Problem details - Lines to restate from the data below: from the one containing "camera: 130 degrees right, 0 degrees up" to the one containing "(349, 212) = (435, 476): orange", both included. Give them again exactly, and only them.

+---+

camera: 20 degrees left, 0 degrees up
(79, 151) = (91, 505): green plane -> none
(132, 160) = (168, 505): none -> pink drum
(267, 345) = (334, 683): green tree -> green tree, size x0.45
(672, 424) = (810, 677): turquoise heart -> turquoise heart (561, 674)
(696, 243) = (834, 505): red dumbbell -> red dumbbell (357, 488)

+---+

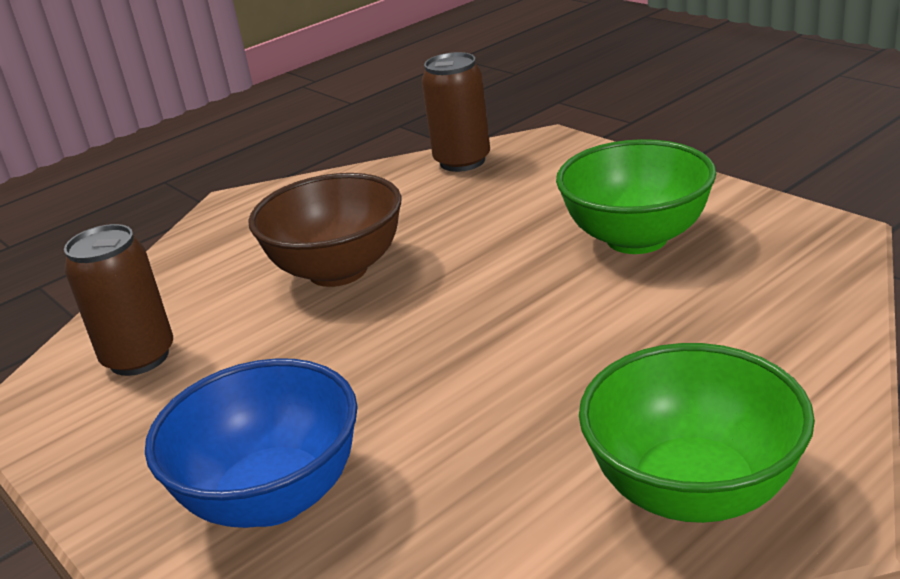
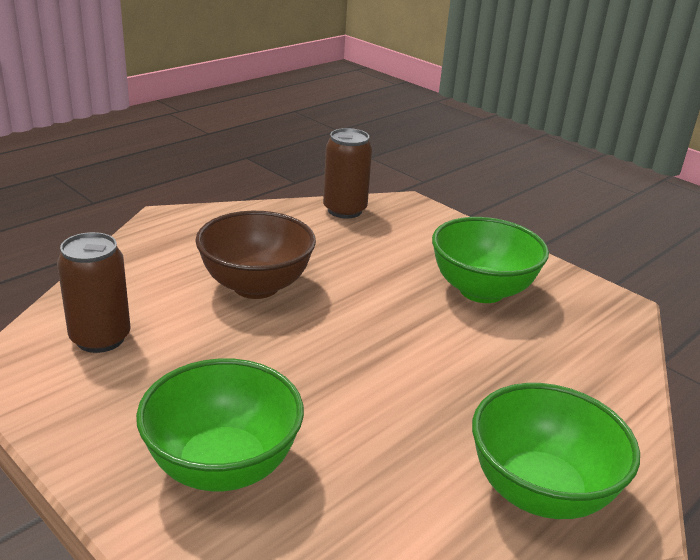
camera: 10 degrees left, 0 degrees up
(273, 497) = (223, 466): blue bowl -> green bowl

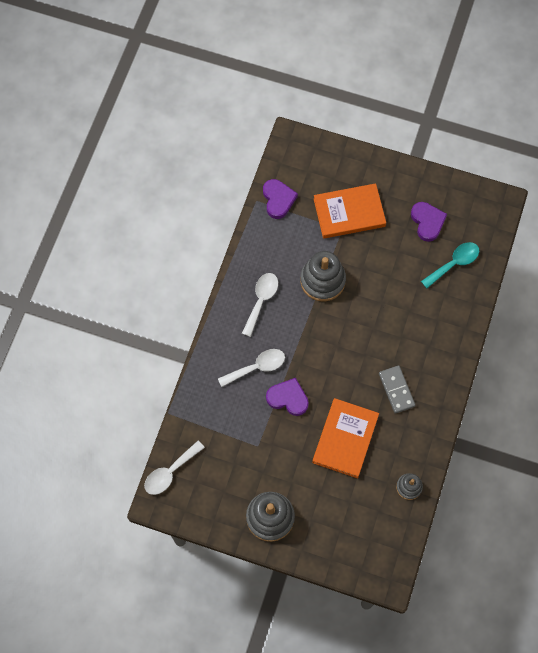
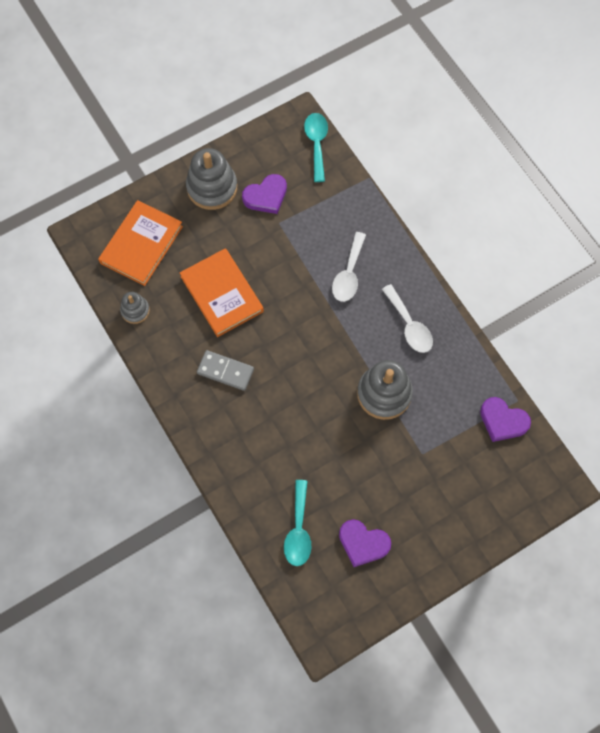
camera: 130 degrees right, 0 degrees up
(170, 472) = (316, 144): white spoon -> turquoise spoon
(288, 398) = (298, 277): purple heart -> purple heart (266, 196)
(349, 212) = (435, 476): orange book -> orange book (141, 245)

+---+

Answer for the task -
camera: 130 degrees right, 0 degrees up
(170, 472) = (316, 144): white spoon -> turquoise spoon
(288, 398) = (298, 277): purple heart -> purple heart (266, 196)
(349, 212) = (435, 476): orange book -> orange book (141, 245)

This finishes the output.